§ Exercise aim: Go through the material and pull out every line with the string "square" in it.

§ Dataset entries:
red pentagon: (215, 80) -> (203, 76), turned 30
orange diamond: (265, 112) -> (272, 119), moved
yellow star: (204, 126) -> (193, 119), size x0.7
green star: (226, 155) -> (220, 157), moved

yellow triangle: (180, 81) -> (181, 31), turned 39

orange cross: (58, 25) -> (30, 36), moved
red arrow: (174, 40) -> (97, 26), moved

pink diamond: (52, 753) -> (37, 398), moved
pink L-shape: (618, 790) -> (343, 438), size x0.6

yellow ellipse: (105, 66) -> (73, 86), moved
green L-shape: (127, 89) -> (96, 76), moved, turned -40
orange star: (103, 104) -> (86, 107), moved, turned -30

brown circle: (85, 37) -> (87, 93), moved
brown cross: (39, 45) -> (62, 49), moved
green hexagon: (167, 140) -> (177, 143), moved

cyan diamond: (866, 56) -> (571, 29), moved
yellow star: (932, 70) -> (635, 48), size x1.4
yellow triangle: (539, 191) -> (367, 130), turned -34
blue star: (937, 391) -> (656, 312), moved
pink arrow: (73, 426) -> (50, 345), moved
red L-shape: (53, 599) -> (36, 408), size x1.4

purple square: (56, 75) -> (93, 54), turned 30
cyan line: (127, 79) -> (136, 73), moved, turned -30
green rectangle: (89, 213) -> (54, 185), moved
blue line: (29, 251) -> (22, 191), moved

--

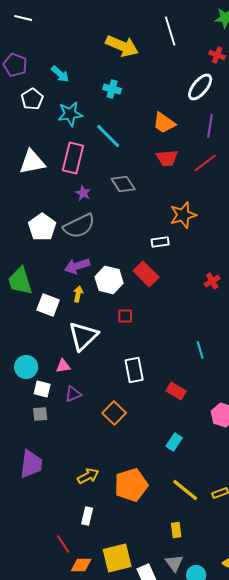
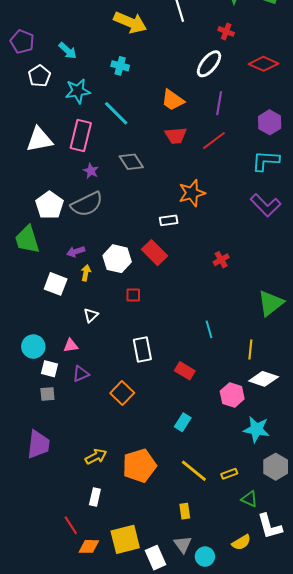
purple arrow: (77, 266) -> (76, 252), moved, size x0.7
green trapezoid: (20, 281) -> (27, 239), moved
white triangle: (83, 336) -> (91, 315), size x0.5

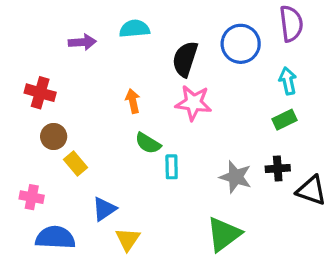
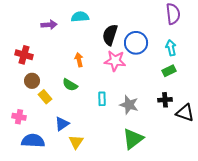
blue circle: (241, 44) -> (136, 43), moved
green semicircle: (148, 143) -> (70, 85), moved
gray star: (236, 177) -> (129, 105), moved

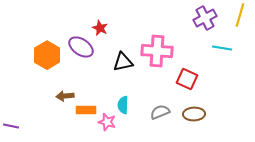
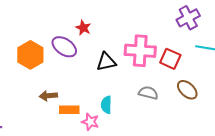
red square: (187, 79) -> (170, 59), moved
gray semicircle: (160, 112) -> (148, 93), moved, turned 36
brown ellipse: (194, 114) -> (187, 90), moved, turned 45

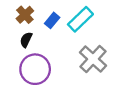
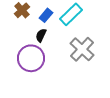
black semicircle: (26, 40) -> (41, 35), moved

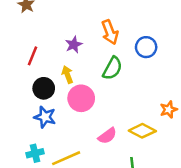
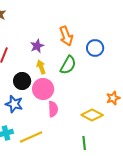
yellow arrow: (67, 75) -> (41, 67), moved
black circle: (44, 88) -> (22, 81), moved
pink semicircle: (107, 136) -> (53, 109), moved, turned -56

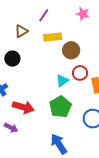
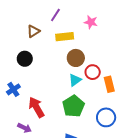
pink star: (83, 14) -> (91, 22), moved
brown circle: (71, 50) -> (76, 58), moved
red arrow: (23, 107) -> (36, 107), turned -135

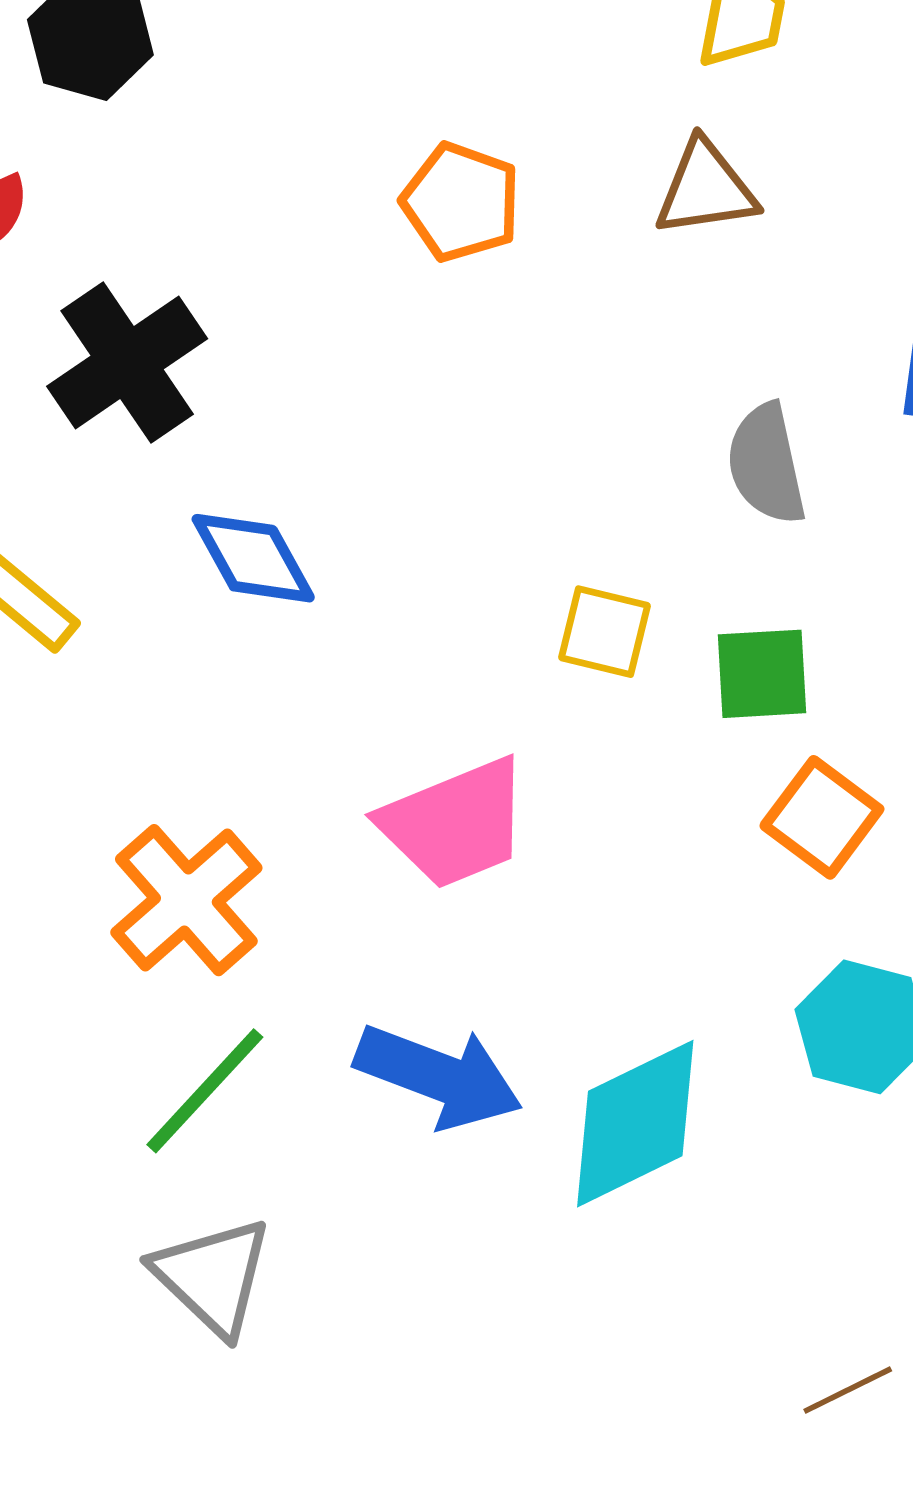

==

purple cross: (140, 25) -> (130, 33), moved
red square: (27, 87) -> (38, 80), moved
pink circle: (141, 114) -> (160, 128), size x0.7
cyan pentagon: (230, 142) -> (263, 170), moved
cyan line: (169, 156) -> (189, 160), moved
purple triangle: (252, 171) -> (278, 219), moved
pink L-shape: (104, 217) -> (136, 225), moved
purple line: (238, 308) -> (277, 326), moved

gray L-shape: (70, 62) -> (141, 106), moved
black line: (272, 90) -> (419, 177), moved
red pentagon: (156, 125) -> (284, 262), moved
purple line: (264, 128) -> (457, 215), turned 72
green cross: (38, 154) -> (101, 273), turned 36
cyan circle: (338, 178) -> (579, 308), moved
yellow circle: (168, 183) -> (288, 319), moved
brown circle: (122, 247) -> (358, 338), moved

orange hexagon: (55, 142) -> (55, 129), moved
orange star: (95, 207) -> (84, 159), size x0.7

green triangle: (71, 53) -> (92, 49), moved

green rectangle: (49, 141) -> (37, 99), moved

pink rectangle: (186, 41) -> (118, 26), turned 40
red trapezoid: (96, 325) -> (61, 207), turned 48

§ Output below:
purple square: (56, 75) -> (93, 54), turned 30
red square: (187, 79) -> (170, 59), moved
red square: (27, 87) -> (38, 80), moved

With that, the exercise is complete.